WORK TASK
Repeat back every line of the data, exactly.

RECORDS PROVIDED
+++

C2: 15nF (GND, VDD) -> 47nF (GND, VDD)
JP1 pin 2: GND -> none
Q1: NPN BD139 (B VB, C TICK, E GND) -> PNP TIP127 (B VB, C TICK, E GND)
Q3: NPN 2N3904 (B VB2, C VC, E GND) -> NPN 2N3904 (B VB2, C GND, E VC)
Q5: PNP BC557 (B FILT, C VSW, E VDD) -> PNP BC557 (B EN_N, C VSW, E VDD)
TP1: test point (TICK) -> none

+++

OUTPUT OF THE TASK
C2: 15nF (GND, VDD) -> 47nF (GND, VDD)
JP1 pin 2: GND -> none
Q1: NPN BD139 (B VB, C TICK, E GND) -> PNP TIP127 (B VB, C TICK, E GND)
Q3: NPN 2N3904 (B VB2, C VC, E GND) -> NPN 2N3904 (B VB2, C GND, E VC)
Q5: PNP BC557 (B FILT, C VSW, E VDD) -> PNP BC557 (B EN_N, C VSW, E VDD)
TP1: test point (TICK) -> none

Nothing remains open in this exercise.